WHAT IS EXPECTED: Copy every line from the data below in which the string "eraser" can be found.

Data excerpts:
____________________
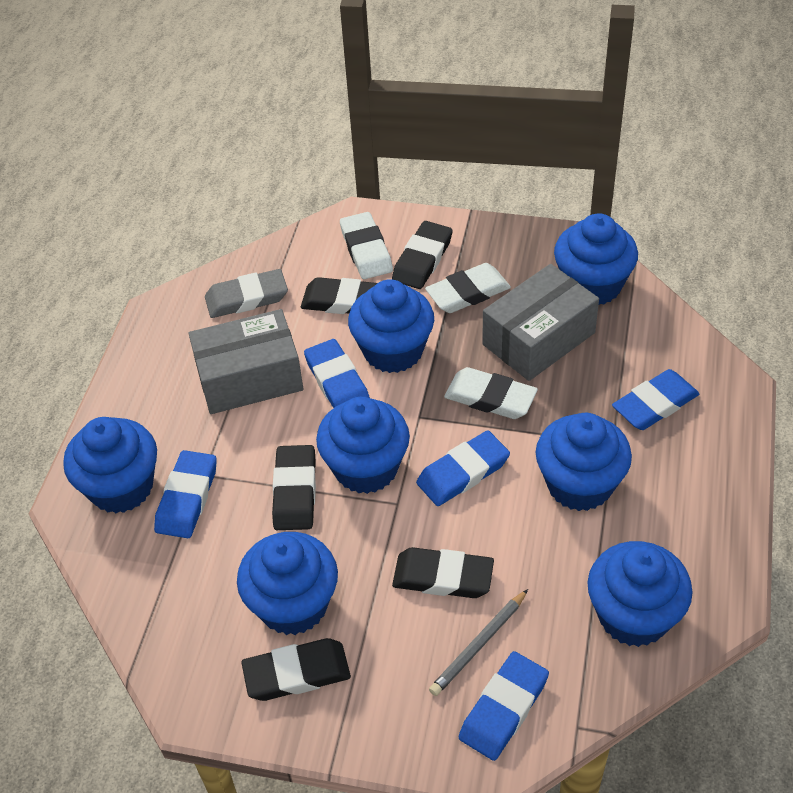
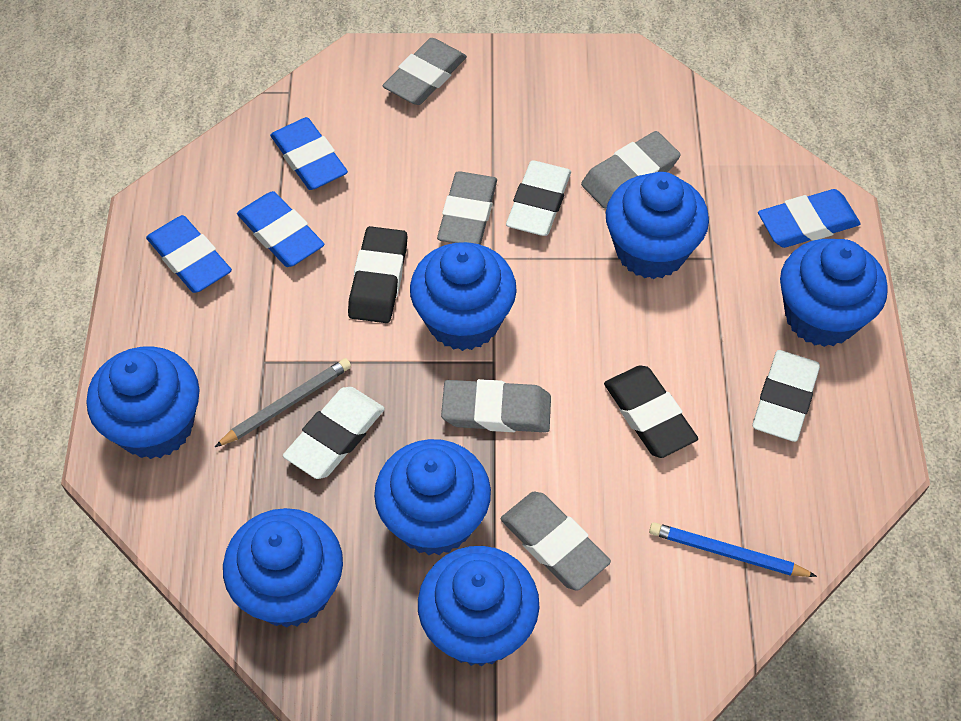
black eraser: 5 -> 2
blue eraser: 5 -> 4
blue pencil: 0 -> 1
grey box: 2 -> 0
grey eraser: 1 -> 5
____________________
SOLUTION:
black eraser: 5 -> 2
blue eraser: 5 -> 4
grey eraser: 1 -> 5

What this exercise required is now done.